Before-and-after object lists
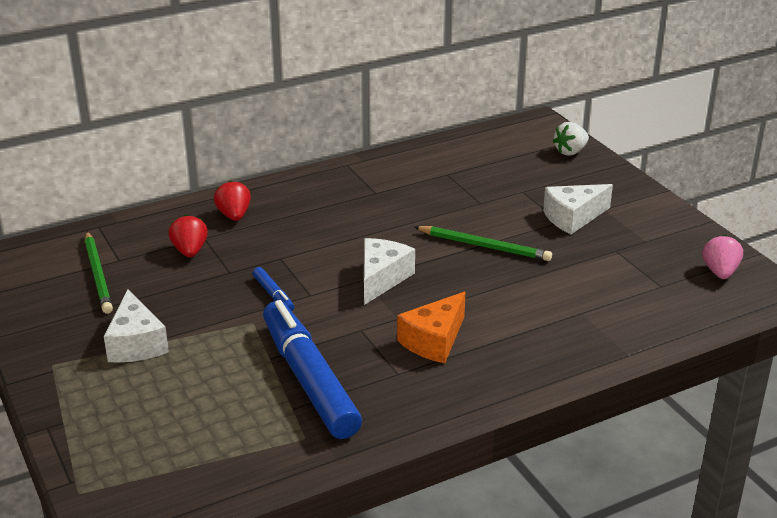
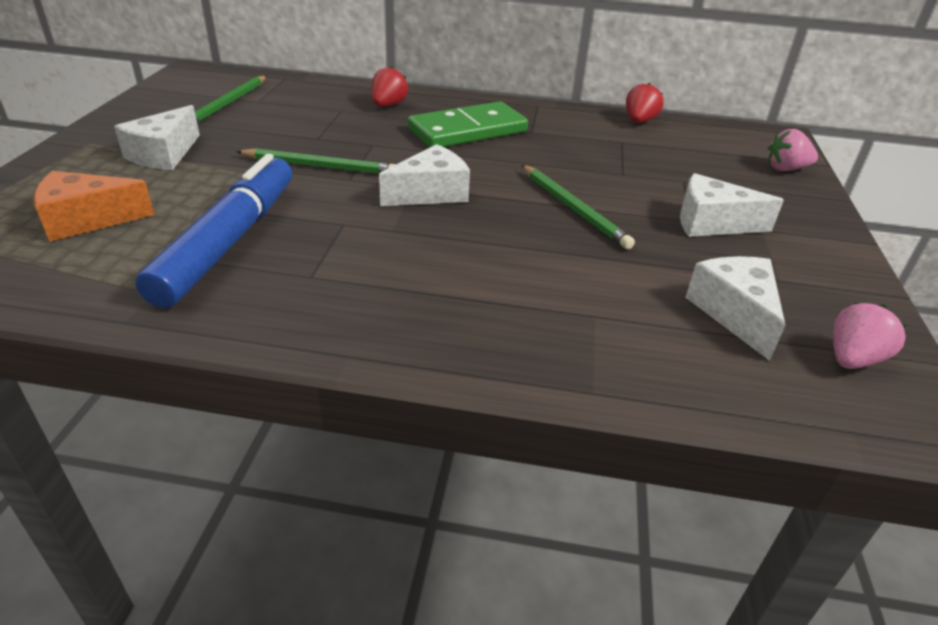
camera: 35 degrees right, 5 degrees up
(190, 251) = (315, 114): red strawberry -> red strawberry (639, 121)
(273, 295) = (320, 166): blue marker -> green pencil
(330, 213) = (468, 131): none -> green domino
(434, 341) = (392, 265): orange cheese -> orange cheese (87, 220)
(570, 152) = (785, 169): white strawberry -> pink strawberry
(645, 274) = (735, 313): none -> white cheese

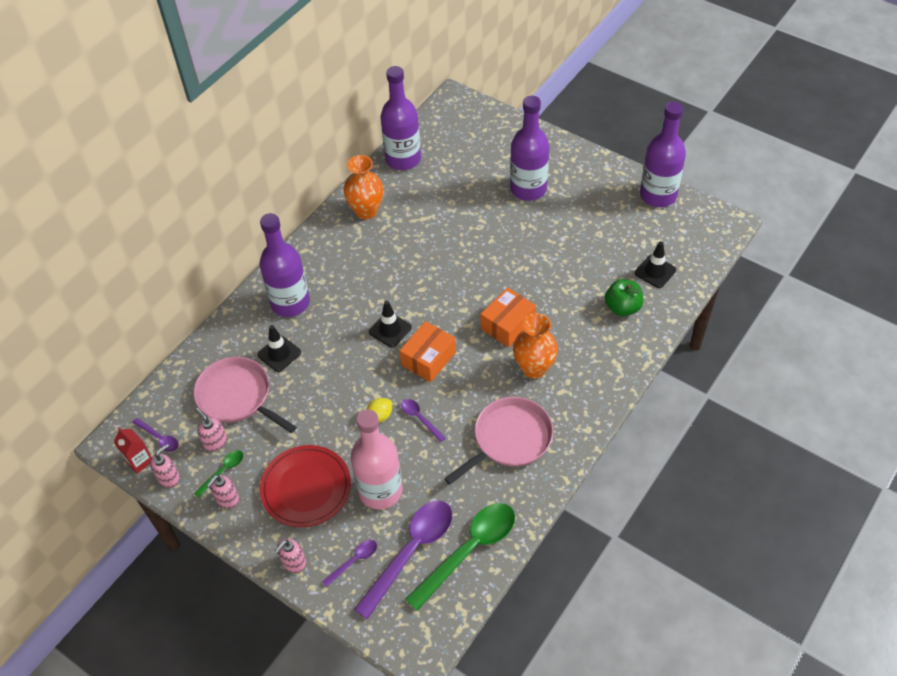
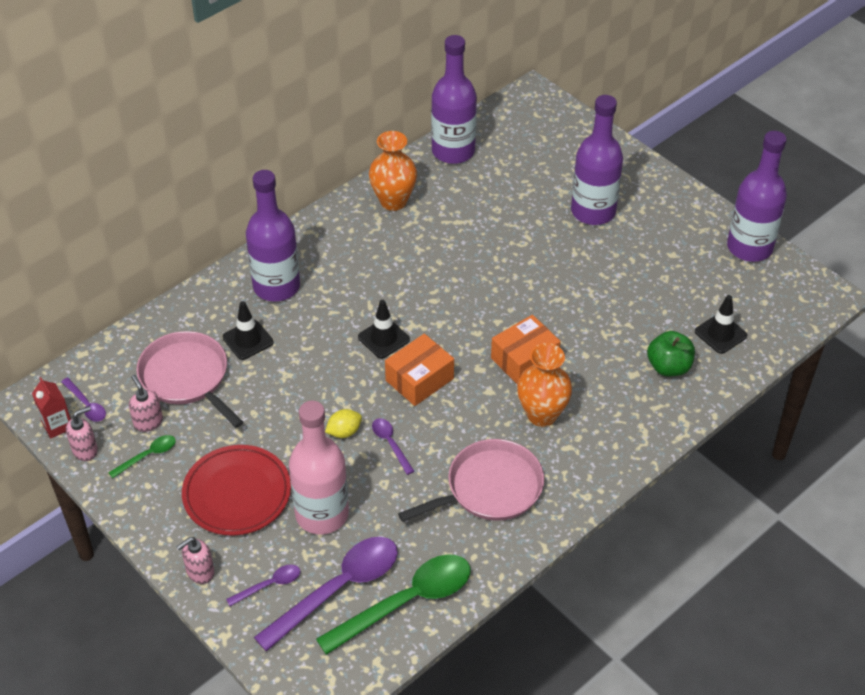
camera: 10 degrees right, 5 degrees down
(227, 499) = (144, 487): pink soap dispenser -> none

▸ **Exercise description**: Copy every record exactly as written, leaving out the pictures.

▸ **Solved problem**:
camera: 35 degrees right, 5 degrees up
(190, 251) = (315, 114): red strawberry -> red strawberry (639, 121)
(273, 295) = (320, 166): blue marker -> green pencil
(330, 213) = (468, 131): none -> green domino
(434, 341) = (392, 265): orange cheese -> orange cheese (87, 220)
(570, 152) = (785, 169): white strawberry -> pink strawberry
(645, 274) = (735, 313): none -> white cheese

camera: 10 degrees right, 5 degrees down
(227, 499) = (144, 487): pink soap dispenser -> none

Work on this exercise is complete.